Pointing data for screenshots
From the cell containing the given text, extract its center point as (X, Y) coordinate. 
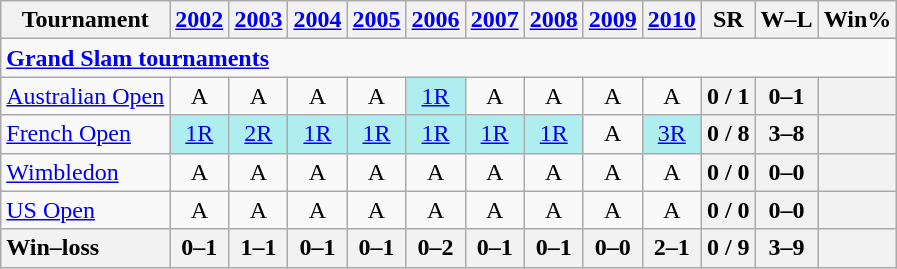
2005 (376, 20)
2–1 (672, 248)
2010 (672, 20)
Tournament (86, 20)
SR (728, 20)
Win–loss (86, 248)
0–2 (436, 248)
W–L (786, 20)
US Open (86, 210)
2009 (612, 20)
Win% (858, 20)
2004 (318, 20)
2R (258, 134)
2006 (436, 20)
3–9 (786, 248)
Grand Slam tournaments (449, 58)
0 / 9 (728, 248)
Australian Open (86, 96)
3–8 (786, 134)
Wimbledon (86, 172)
0 / 1 (728, 96)
3R (672, 134)
2008 (554, 20)
2003 (258, 20)
0 / 8 (728, 134)
2007 (494, 20)
2002 (200, 20)
1–1 (258, 248)
French Open (86, 134)
Find where the given text appears and provide that cell's center as [x, y] coordinate. 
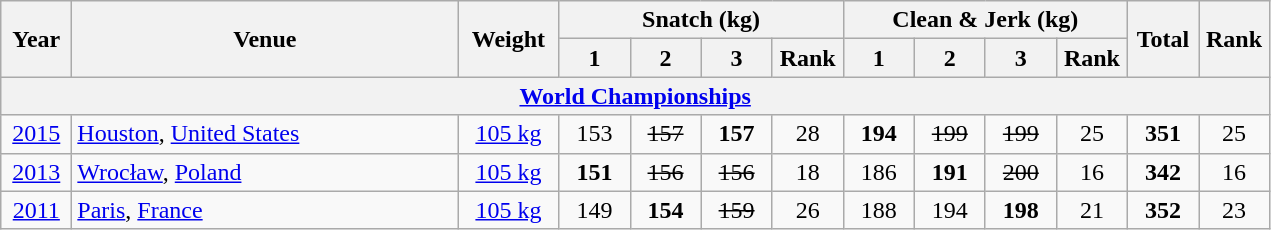
188 [878, 210]
Year [36, 39]
Clean & Jerk (kg) [985, 20]
2013 [36, 172]
Snatch (kg) [701, 20]
Paris, France [265, 210]
World Championships [636, 96]
28 [808, 134]
18 [808, 172]
21 [1092, 210]
151 [594, 172]
154 [666, 210]
2011 [36, 210]
Venue [265, 39]
153 [594, 134]
Weight [508, 39]
159 [736, 210]
200 [1020, 172]
191 [950, 172]
Wrocław, Poland [265, 172]
186 [878, 172]
351 [1162, 134]
23 [1234, 210]
149 [594, 210]
352 [1162, 210]
26 [808, 210]
Houston, United States [265, 134]
2015 [36, 134]
342 [1162, 172]
198 [1020, 210]
Total [1162, 39]
Locate the cell with the specified text and output its [x, y] center coordinate. 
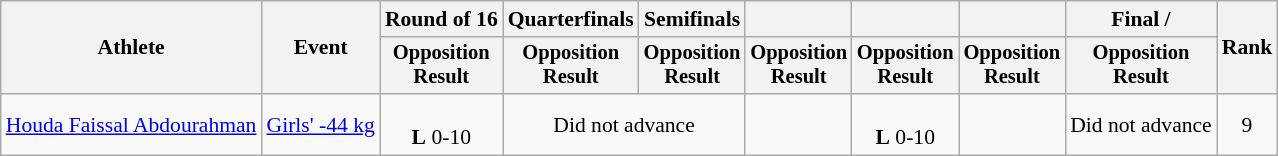
Houda Faissal Abdourahman [132, 124]
Final / [1141, 19]
Event [320, 48]
Athlete [132, 48]
Round of 16 [442, 19]
Semifinals [692, 19]
Quarterfinals [571, 19]
Girls' -44 kg [320, 124]
9 [1248, 124]
Rank [1248, 48]
Provide the (x, y) coordinate of the cell's center where the given text is located.  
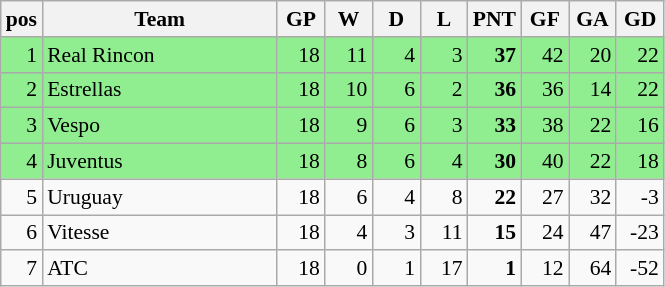
Vespo (160, 126)
Uruguay (160, 197)
W (349, 19)
D (396, 19)
Team (160, 19)
L (444, 19)
30 (494, 162)
12 (545, 269)
40 (545, 162)
24 (545, 233)
pos (22, 19)
ATC (160, 269)
37 (494, 55)
15 (494, 233)
Vitesse (160, 233)
42 (545, 55)
0 (349, 269)
Estrellas (160, 90)
Juventus (160, 162)
GP (301, 19)
Real Rincon (160, 55)
-23 (640, 233)
PNT (494, 19)
GA (593, 19)
64 (593, 269)
GF (545, 19)
33 (494, 126)
10 (349, 90)
27 (545, 197)
17 (444, 269)
20 (593, 55)
-52 (640, 269)
14 (593, 90)
38 (545, 126)
5 (22, 197)
9 (349, 126)
-3 (640, 197)
32 (593, 197)
GD (640, 19)
16 (640, 126)
7 (22, 269)
47 (593, 233)
Locate the cell with the specified text and output its (x, y) center coordinate. 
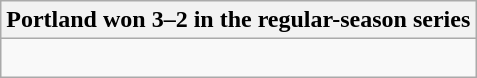
Portland won 3–2 in the regular-season series (238, 20)
From the cell containing the given text, extract its center point as [X, Y] coordinate. 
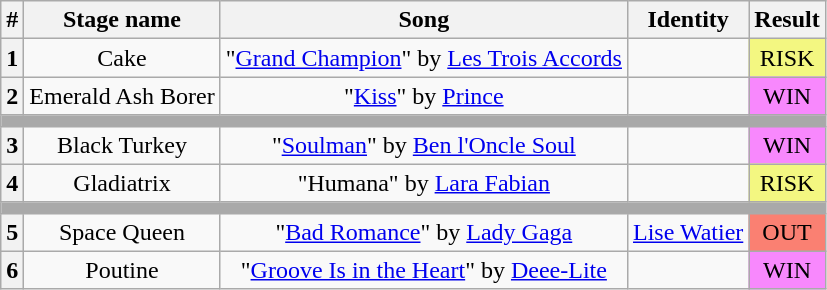
"Humana" by Lara Fabian [424, 183]
"Groove Is in the Heart" by Deee-Lite [424, 270]
Identity [688, 20]
1 [12, 58]
Gladiatrix [122, 183]
"Soulman" by Ben l'Oncle Soul [424, 145]
Result [787, 20]
Emerald Ash Borer [122, 96]
"Grand Champion" by Les Trois Accords [424, 58]
Poutine [122, 270]
"Kiss" by Prince [424, 96]
Song [424, 20]
2 [12, 96]
Stage name [122, 20]
3 [12, 145]
# [12, 20]
4 [12, 183]
Black Turkey [122, 145]
5 [12, 232]
Space Queen [122, 232]
Lise Watier [688, 232]
OUT [787, 232]
Cake [122, 58]
"Bad Romance" by Lady Gaga [424, 232]
6 [12, 270]
Determine the [x, y] coordinate at the center of the cell enclosing the given text.  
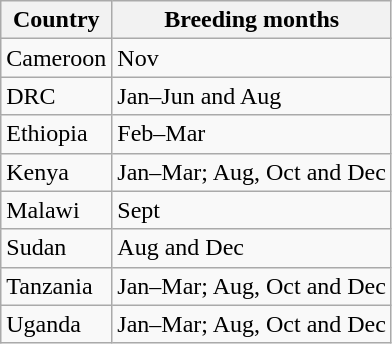
Uganda [56, 324]
Country [56, 20]
Jan–Jun and Aug [252, 96]
Tanzania [56, 286]
Sudan [56, 248]
Sept [252, 210]
Malawi [56, 210]
Aug and Dec [252, 248]
Breeding months [252, 20]
Nov [252, 58]
Ethiopia [56, 134]
Feb–Mar [252, 134]
Cameroon [56, 58]
Kenya [56, 172]
DRC [56, 96]
Return the [X, Y] coordinate for the center point of the cell that contains the specified text.  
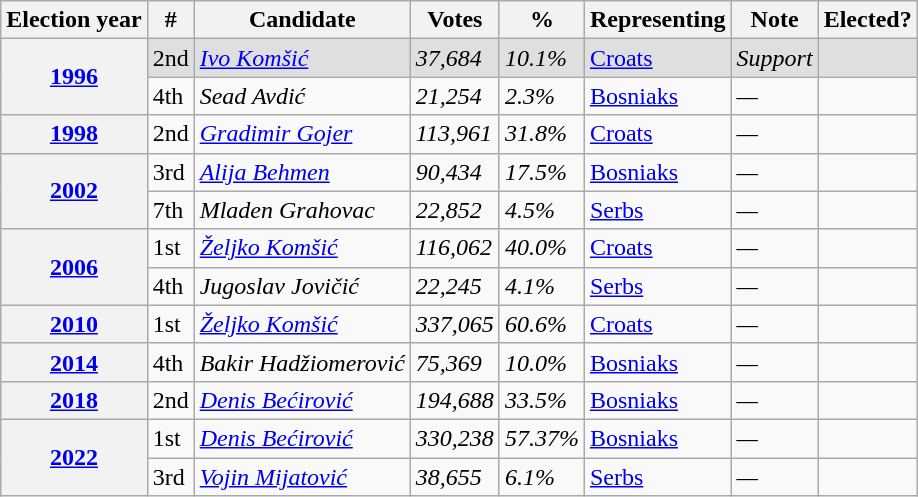
Sead Avdić [302, 96]
10.1% [542, 58]
90,434 [454, 172]
Mladen Grahovac [302, 210]
4.5% [542, 210]
1998 [74, 134]
37,684 [454, 58]
40.0% [542, 248]
33.5% [542, 400]
Representing [658, 20]
Vojin Mijatović [302, 477]
2018 [74, 400]
2006 [74, 267]
22,852 [454, 210]
22,245 [454, 286]
Election year [74, 20]
337,065 [454, 324]
Jugoslav Jovičić [302, 286]
6.1% [542, 477]
Candidate [302, 20]
194,688 [454, 400]
2022 [74, 457]
Gradimir Gojer [302, 134]
2002 [74, 191]
4.1% [542, 286]
2014 [74, 362]
1996 [74, 77]
75,369 [454, 362]
Ivo Komšić [302, 58]
60.6% [542, 324]
113,961 [454, 134]
330,238 [454, 438]
38,655 [454, 477]
7th [170, 210]
% [542, 20]
10.0% [542, 362]
# [170, 20]
Support [774, 58]
31.8% [542, 134]
2010 [74, 324]
Alija Behmen [302, 172]
Note [774, 20]
Elected? [868, 20]
116,062 [454, 248]
17.5% [542, 172]
21,254 [454, 96]
Bakir Hadžiomerović [302, 362]
57.37% [542, 438]
2.3% [542, 96]
Votes [454, 20]
Pinpoint the cell where the given text exists, returning its [x, y] midpoint coordinate. 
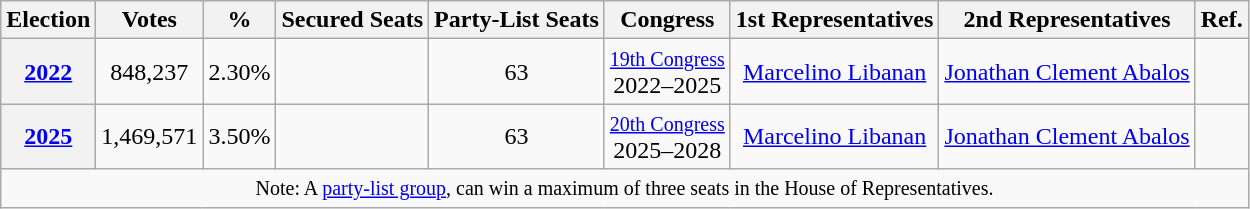
3.50% [240, 136]
Party-List Seats [517, 20]
20th Congress2025–2028 [667, 136]
1st Representatives [834, 20]
19th Congress2022–2025 [667, 72]
% [240, 20]
Secured Seats [352, 20]
Election [48, 20]
2.30% [240, 72]
Votes [150, 20]
2nd Representatives [1067, 20]
Ref. [1222, 20]
2025 [48, 136]
Congress [667, 20]
2022 [48, 72]
Note: A party-list group, can win a maximum of three seats in the House of Representatives. [625, 188]
1,469,571 [150, 136]
848,237 [150, 72]
Locate the cell with the specified text and output its [X, Y] center coordinate. 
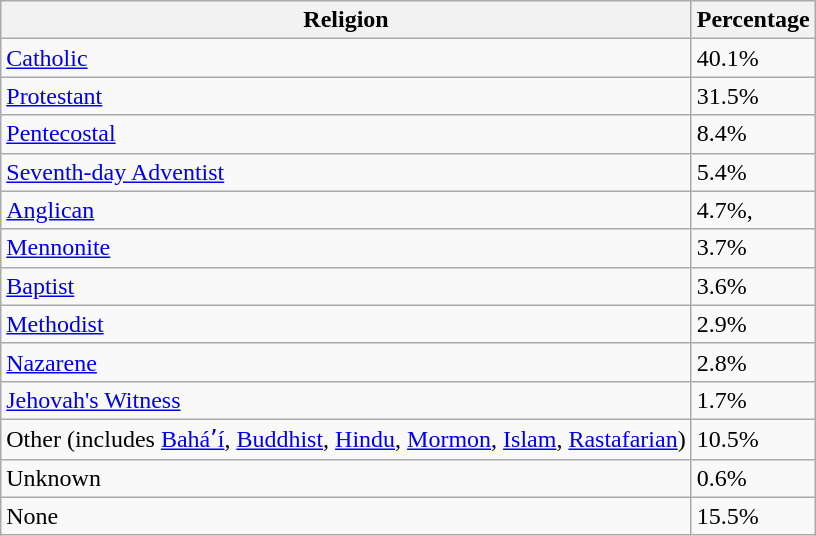
Seventh-day Adventist [346, 172]
4.7%, [753, 210]
2.9% [753, 324]
8.4% [753, 134]
Unknown [346, 478]
Anglican [346, 210]
10.5% [753, 439]
Jehovah's Witness [346, 400]
40.1% [753, 58]
5.4% [753, 172]
Pentecostal [346, 134]
1.7% [753, 400]
3.7% [753, 248]
Mennonite [346, 248]
31.5% [753, 96]
None [346, 516]
3.6% [753, 286]
Baptist [346, 286]
Percentage [753, 20]
2.8% [753, 362]
Methodist [346, 324]
Other (includes Baháʼí, Buddhist, Hindu, Mormon, Islam, Rastafarian) [346, 439]
15.5% [753, 516]
Religion [346, 20]
Protestant [346, 96]
Catholic [346, 58]
0.6% [753, 478]
Nazarene [346, 362]
Extract the [X, Y] coordinate from the center of the cell holding the provided text.  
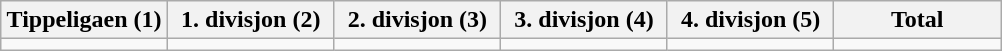
1. divisjon (2) [250, 20]
4. divisjon (5) [750, 20]
3. divisjon (4) [584, 20]
2. divisjon (3) [418, 20]
Total [918, 20]
Tippeligaen (1) [84, 20]
Determine the (x, y) coordinate at the center of the cell enclosing the given text.  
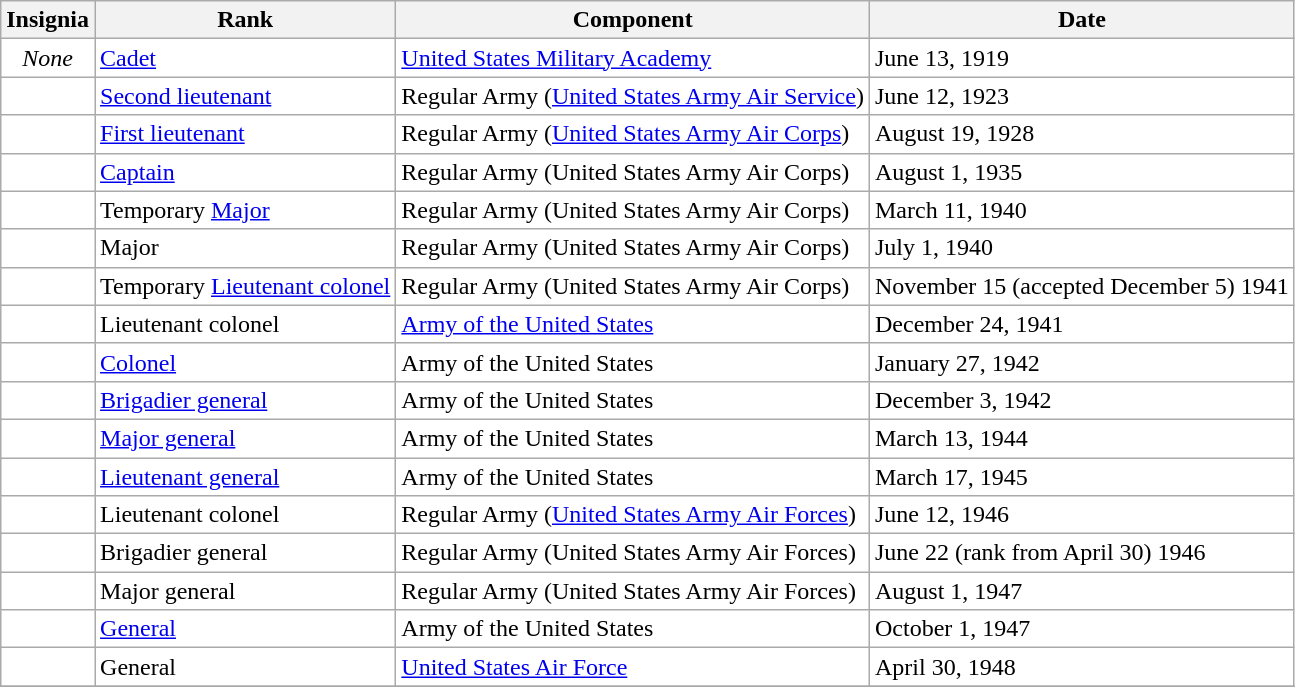
Major (246, 248)
August 19, 1928 (1082, 134)
Lieutenant general (246, 477)
United States Air Force (633, 667)
March 17, 1945 (1082, 477)
June 12, 1946 (1082, 515)
Regular Army (United States Army Air Service) (633, 96)
November 15 (accepted December 5) 1941 (1082, 286)
March 11, 1940 (1082, 210)
Date (1082, 20)
United States Military Academy (633, 58)
June 22 (rank from April 30) 1946 (1082, 553)
Component (633, 20)
December 3, 1942 (1082, 400)
Second lieutenant (246, 96)
Cadet (246, 58)
Colonel (246, 362)
None (48, 58)
July 1, 1940 (1082, 248)
Rank (246, 20)
October 1, 1947 (1082, 629)
Temporary Lieutenant colonel (246, 286)
June 12, 1923 (1082, 96)
August 1, 1947 (1082, 591)
Temporary Major (246, 210)
December 24, 1941 (1082, 324)
Insignia (48, 20)
First lieutenant (246, 134)
January 27, 1942 (1082, 362)
June 13, 1919 (1082, 58)
Captain (246, 172)
March 13, 1944 (1082, 438)
August 1, 1935 (1082, 172)
April 30, 1948 (1082, 667)
Provide the (X, Y) coordinate of the cell's center where the given text is located.  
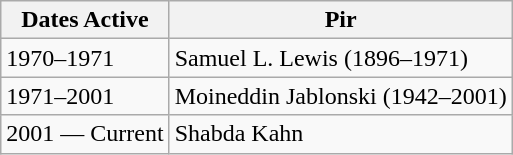
Moineddin Jablonski (1942–2001) (340, 96)
Shabda Kahn (340, 134)
2001 — Current (85, 134)
Samuel L. Lewis (1896–1971) (340, 58)
1970–1971 (85, 58)
Pir (340, 20)
1971–2001 (85, 96)
Dates Active (85, 20)
Identify which cell holds the provided text, then report its [x, y] central coordinate. 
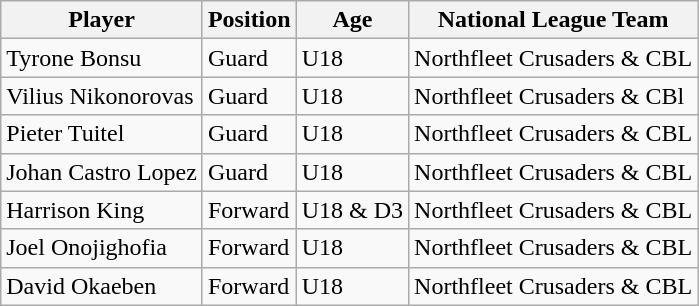
Player [102, 20]
Tyrone Bonsu [102, 58]
Harrison King [102, 210]
U18 & D3 [352, 210]
Johan Castro Lopez [102, 172]
Position [249, 20]
Vilius Nikonorovas [102, 96]
David Okaeben [102, 286]
Northfleet Crusaders & CBl [554, 96]
National League Team [554, 20]
Pieter Tuitel [102, 134]
Joel Onojighofia [102, 248]
Age [352, 20]
From the cell containing the given text, extract its center point as [x, y] coordinate. 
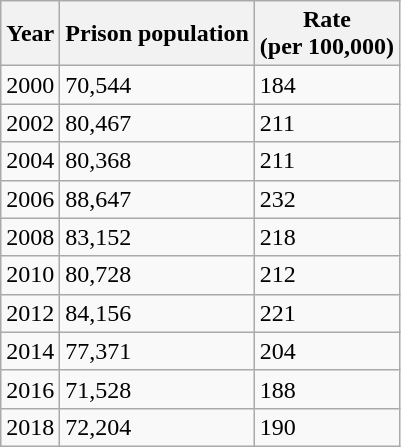
221 [326, 313]
80,368 [157, 161]
2002 [30, 123]
2014 [30, 351]
184 [326, 85]
80,467 [157, 123]
72,204 [157, 427]
2006 [30, 199]
190 [326, 427]
188 [326, 389]
2018 [30, 427]
Rate(per 100,000) [326, 34]
232 [326, 199]
204 [326, 351]
212 [326, 275]
88,647 [157, 199]
70,544 [157, 85]
2010 [30, 275]
2000 [30, 85]
Year [30, 34]
2016 [30, 389]
83,152 [157, 237]
2004 [30, 161]
80,728 [157, 275]
71,528 [157, 389]
218 [326, 237]
Prison population [157, 34]
77,371 [157, 351]
2012 [30, 313]
84,156 [157, 313]
2008 [30, 237]
For the text-containing cell, return its midpoint in [x, y] coordinate format. 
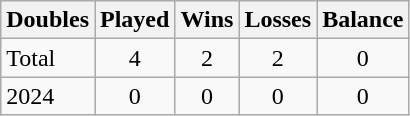
Wins [207, 20]
Doubles [48, 20]
Played [134, 20]
4 [134, 58]
Balance [363, 20]
Total [48, 58]
2024 [48, 96]
Losses [278, 20]
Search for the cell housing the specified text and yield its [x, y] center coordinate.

Instruction: Copy these rows word for word, starting at the line that has "2005 (376, 20)" and stopping after the line that has "Find where the".

Output of the exercise:
2005 (376, 20)
2–1 (672, 248)
2010 (672, 20)
Tournament (86, 20)
SR (728, 20)
Win–loss (86, 248)
0–2 (436, 248)
W–L (786, 20)
US Open (86, 210)
2009 (612, 20)
Win% (858, 20)
2004 (318, 20)
2R (258, 134)
2006 (436, 20)
3–9 (786, 248)
Grand Slam tournaments (449, 58)
0 / 9 (728, 248)
Australian Open (86, 96)
3–8 (786, 134)
Wimbledon (86, 172)
0 / 1 (728, 96)
3R (672, 134)
2008 (554, 20)
2003 (258, 20)
0 / 8 (728, 134)
2007 (494, 20)
2002 (200, 20)
1–1 (258, 248)
French Open (86, 134)
Find where the given text appears and provide that cell's center as [x, y] coordinate. 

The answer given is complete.